Work item:
Please list every line of the listing below that contains the word "star".

Dataset records:

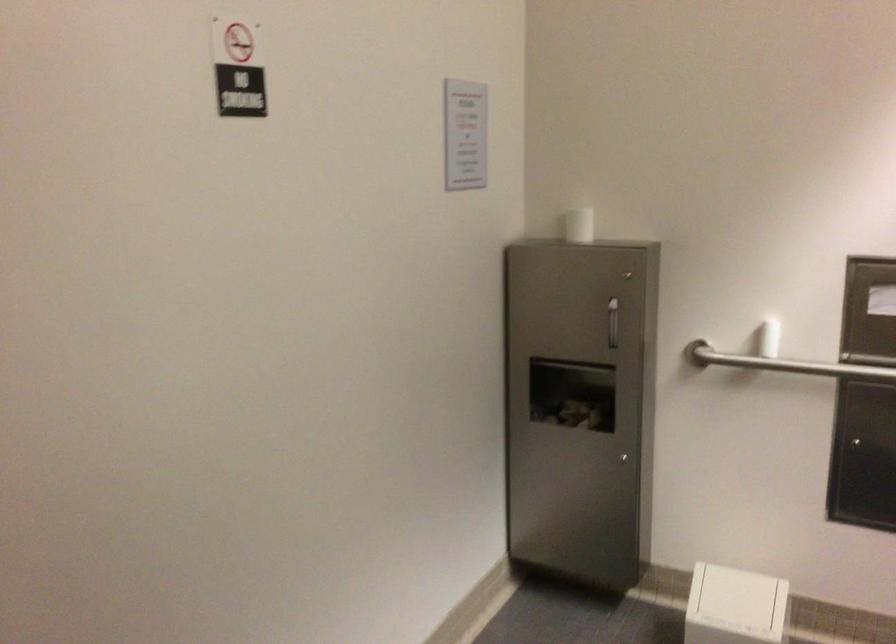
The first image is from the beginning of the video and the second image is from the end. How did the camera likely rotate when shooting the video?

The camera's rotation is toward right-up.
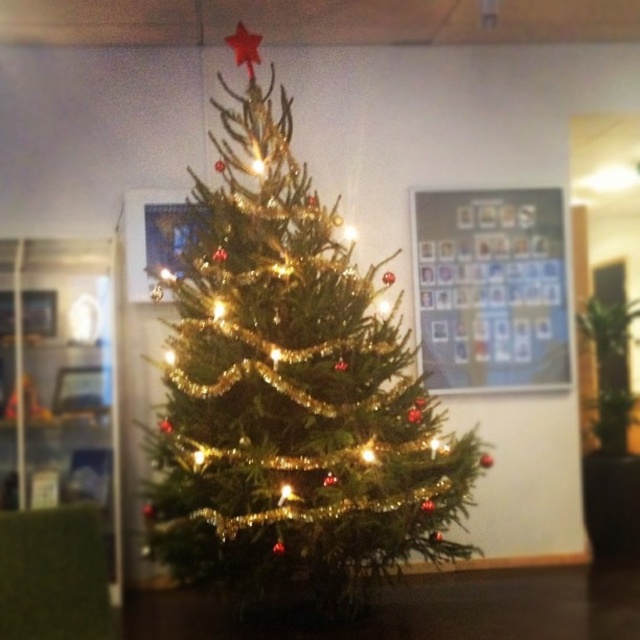
Question: Is green shiny christmas tree at center bigger than metallic red star at top?

Choices:
 (A) yes
 (B) no

Answer: (A)

Question: Which object appears farthest from the camera in this image?

Choices:
 (A) green shiny christmas tree at center
 (B) metallic red star at top

Answer: (B)

Question: Is green shiny christmas tree at center wider than metallic silver frame at upper center?

Choices:
 (A) yes
 (B) no

Answer: (A)

Question: Which object is the closest to the metallic red star at top?

Choices:
 (A) metallic silver frame at upper center
 (B) green shiny christmas tree at center

Answer: (B)

Question: Which point appears farthest from the camera in this image?

Choices:
 (A) (451, 288)
 (B) (230, 42)

Answer: (A)

Question: Is the position of green shiny christmas tree at center less distant than that of metallic red star at top?

Choices:
 (A) yes
 (B) no

Answer: (A)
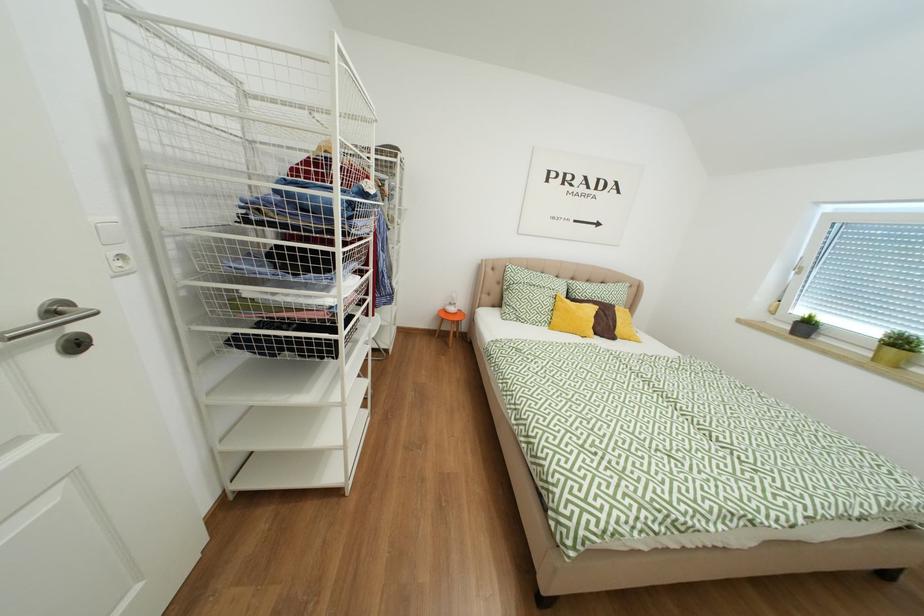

Result of the task:
Question: Is green shiny christmas tree at center bigger than metallic red star at top?
 (B) metallic red star at top
Question: Which object is the closest to the metallic red star at top?
Question: Is the position of green shiny christmas tree at center less distant than that of metallic red star at top?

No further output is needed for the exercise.